## WHAT YOU SHOULD DO:
Scan the entries below, and for each line that includes the word "black", make a copy.
***** WORKING DATA *****
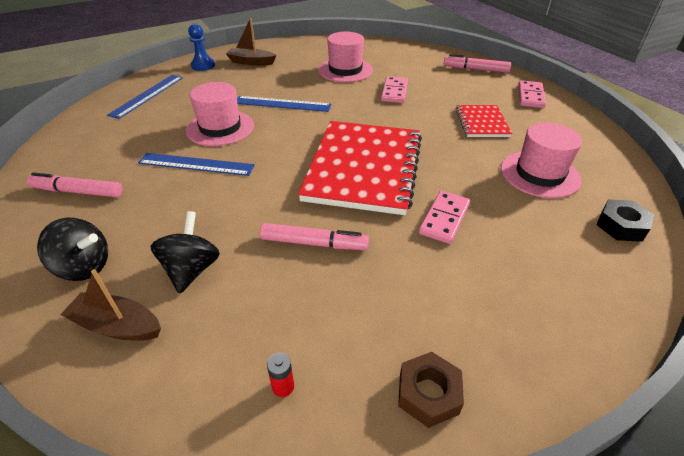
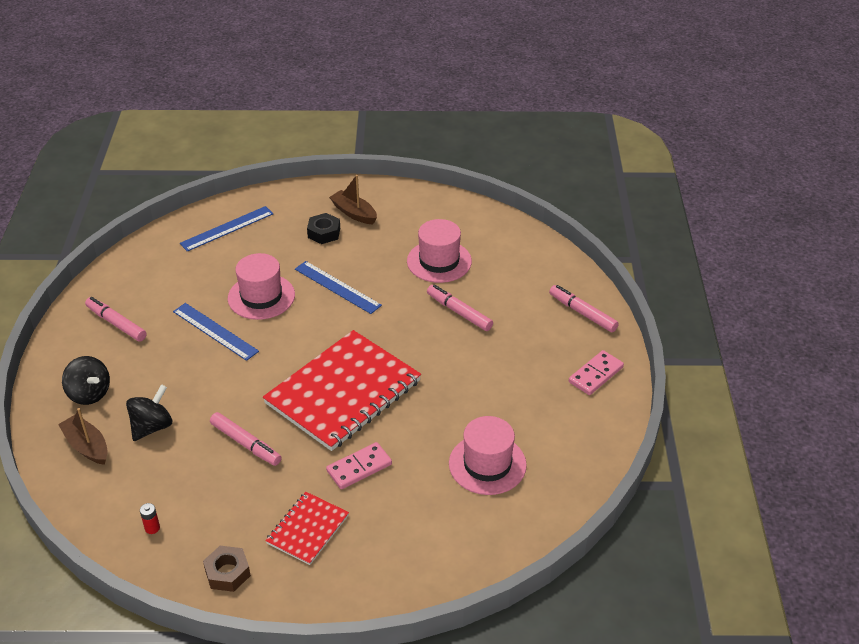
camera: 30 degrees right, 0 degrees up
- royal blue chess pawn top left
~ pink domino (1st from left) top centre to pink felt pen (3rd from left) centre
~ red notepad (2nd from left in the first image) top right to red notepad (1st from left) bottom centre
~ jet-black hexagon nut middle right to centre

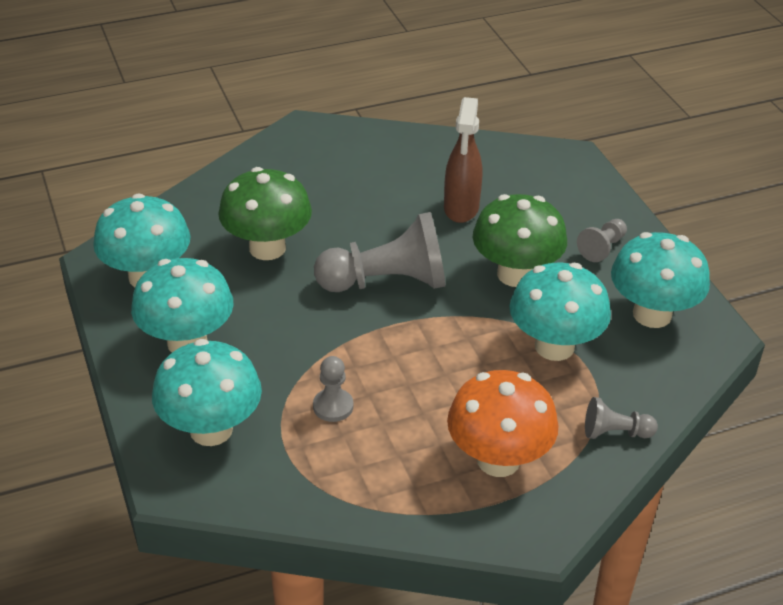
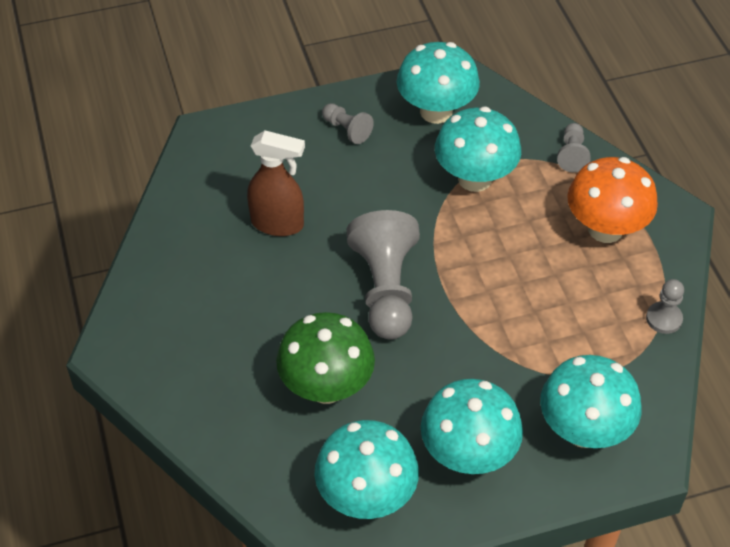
camera: 85 degrees left, 10 degrees up
- leaf-green toadstool (2nd from left) centre
~ gray chess pawn (1st from left in the first image) centre to gray chess pawn (4th from left) middle right

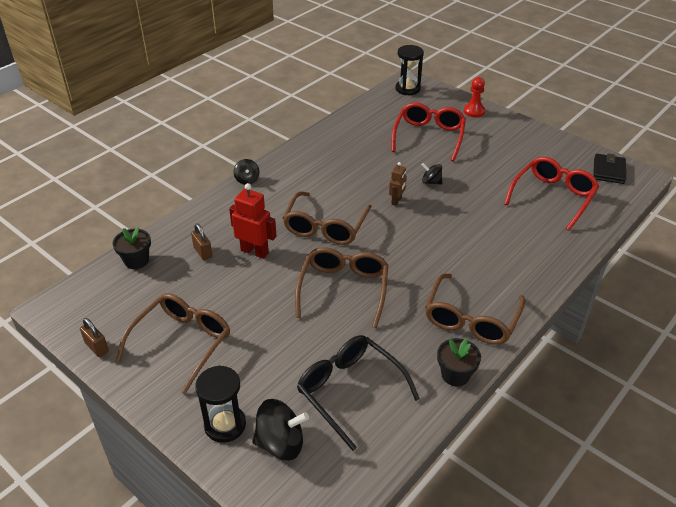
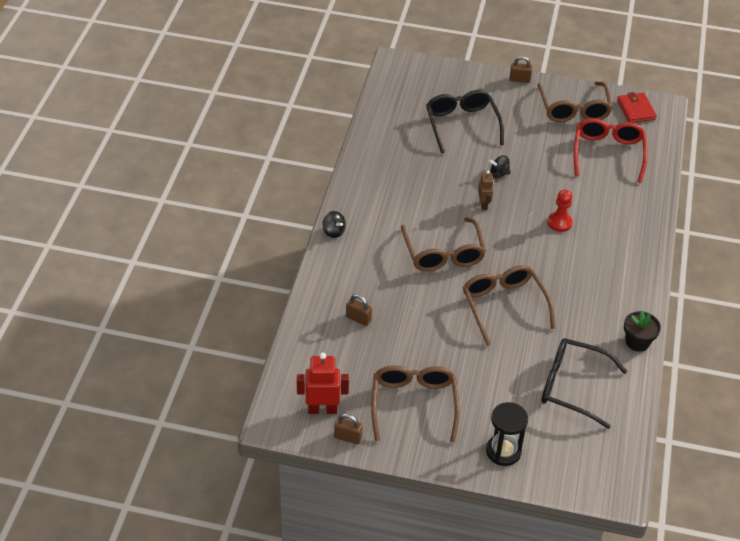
camera: 30 degrees left, 5 degrees up
- jet-black sand timer (2nd from left) top centre
~ red chess pawn top right to middle right
~ red glasses (1st from left) top centre to jet-black glasses (1st from left) top centre
~ jet-black billfold top right to red billfold top right
~ red toy robot centre to bottom centre
- jet-black potted plant (1st from left) middle left
~ brown glasses (4th from left) middle right to top right
- jet-black toy top (2nd from left) bottom centre
+ brown lock (3rd from left) top right

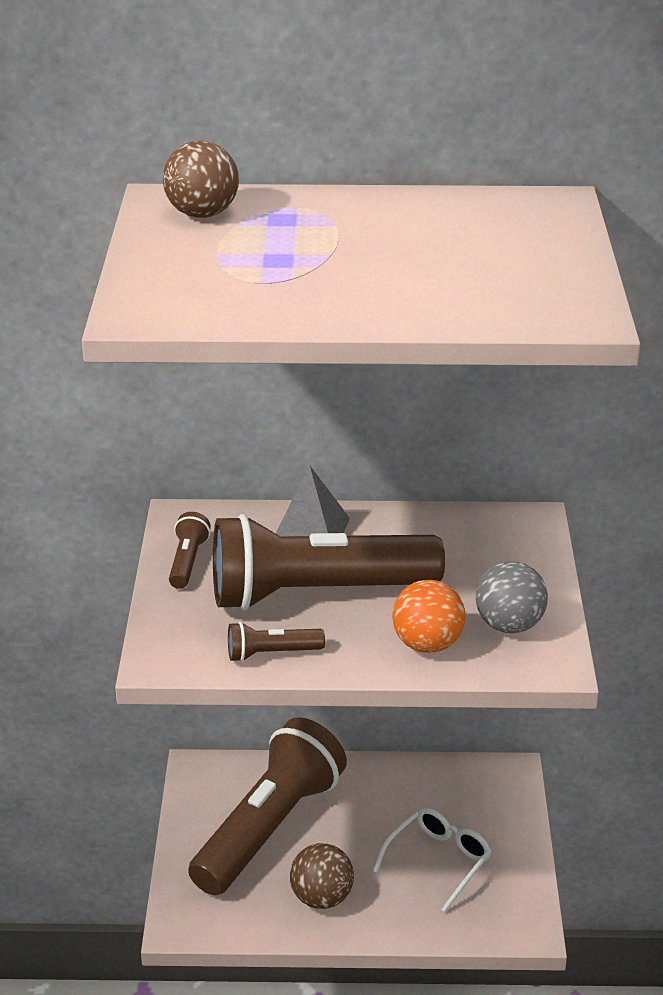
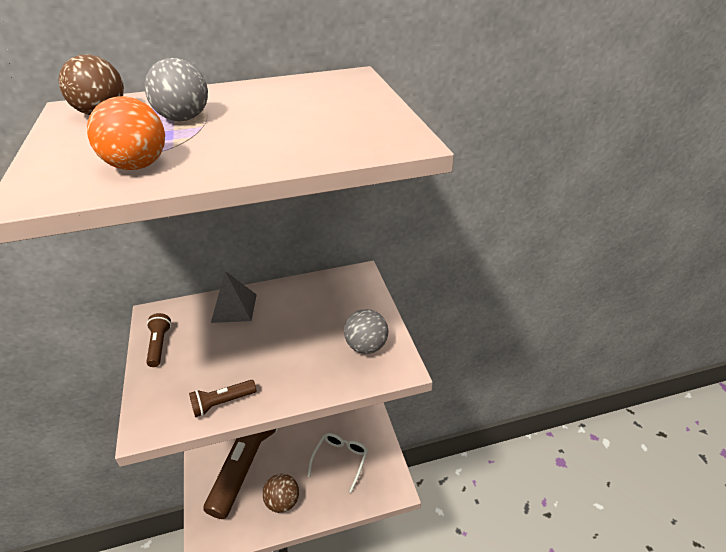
camera: 15 degrees left, 5 degrees up
- brown torch (4th from left) centre
~ orange play ball centre to top left
+ gray play ball (1st from left) top left

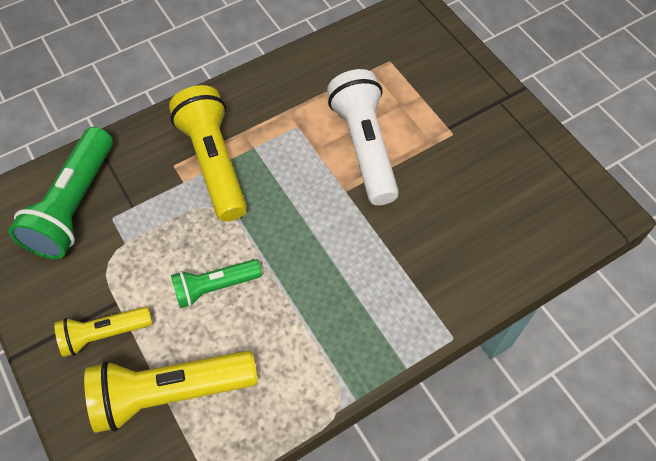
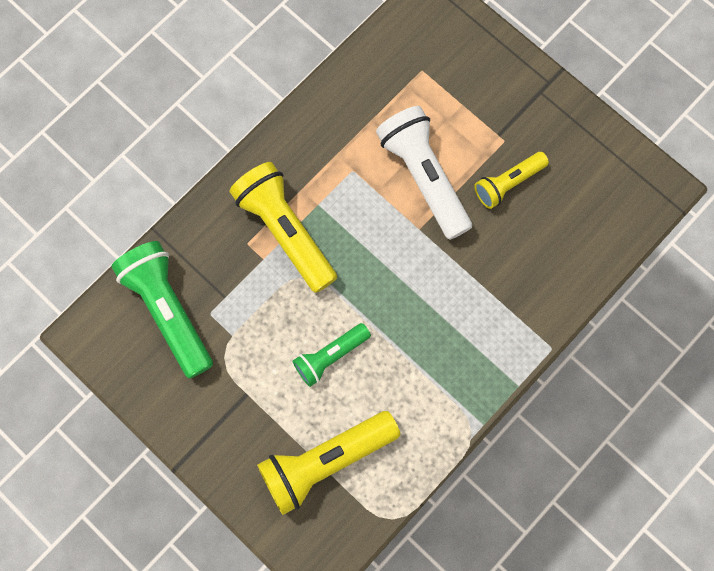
camera: 15 degrees left, 15 degrees up
~ leaf-green torch (1st from left) middle left = middle left 150 degrees clockwise
~ yellow torch (1st from left in the first image) bottom left to yellow torch (3rd from left) top right

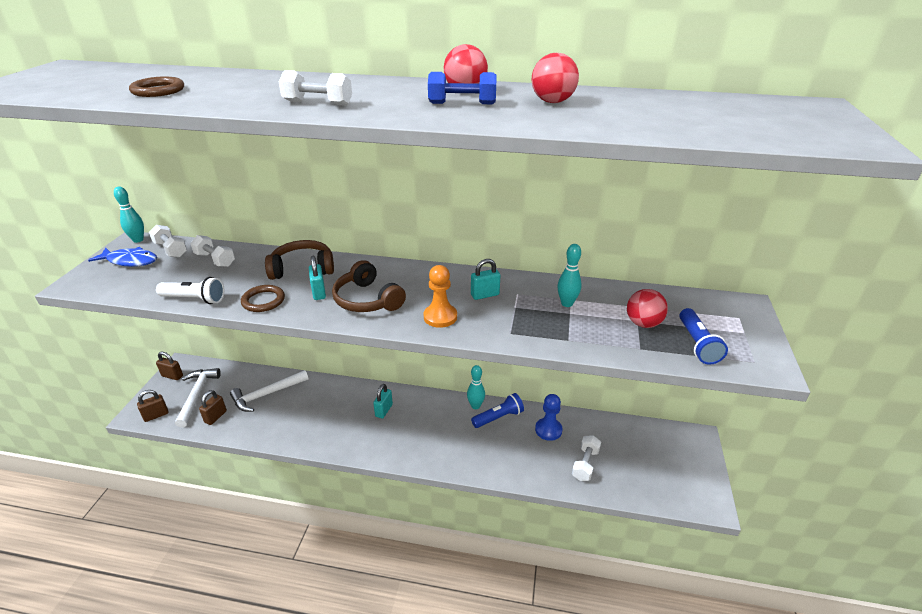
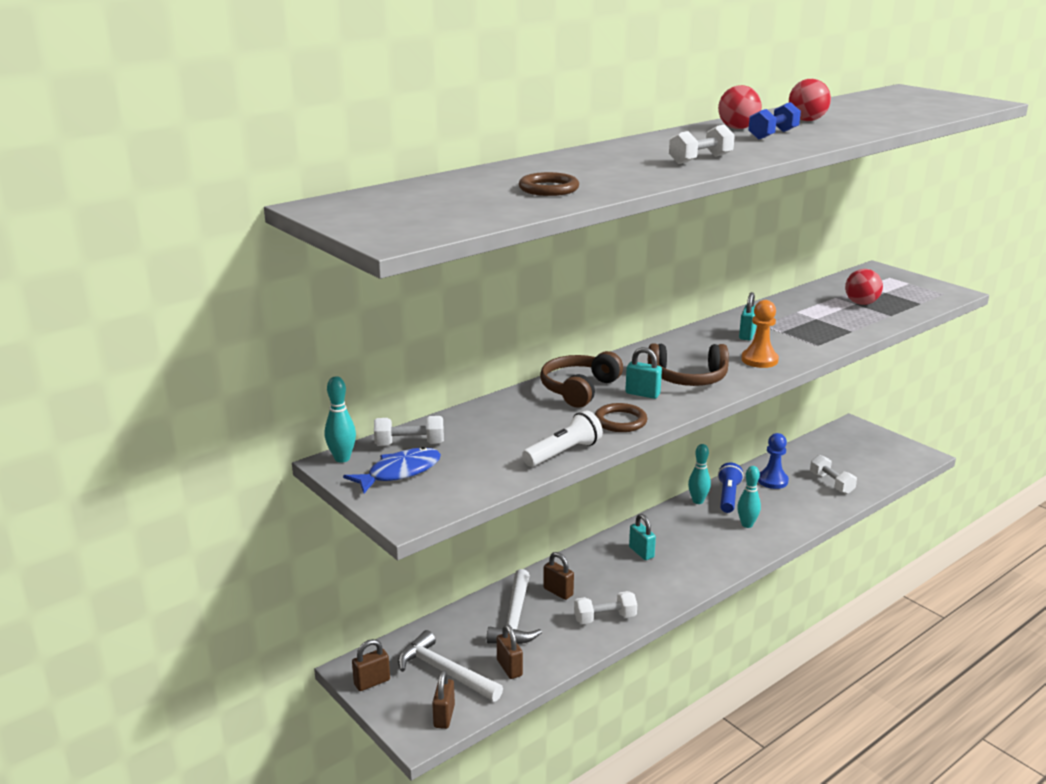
camera: 50 degrees left, 10 degrees down
~ pure white free weight (2nd from left) middle left to bottom centre
~ teal skittle (3rd from left) centre to middle right
- royal blue torch (2nd from left) middle right
+ brown lock (4th from left) bottom centre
*****
## ANSWER SPACE:
~ jet-black hexagon nut middle right to centre
- jet-black sand timer (2nd from left) top centre
~ red glasses (1st from left) top centre to jet-black glasses (1st from left) top centre
~ jet-black billfold top right to red billfold top right
- jet-black potted plant (1st from left) middle left
- jet-black toy top (2nd from left) bottom centre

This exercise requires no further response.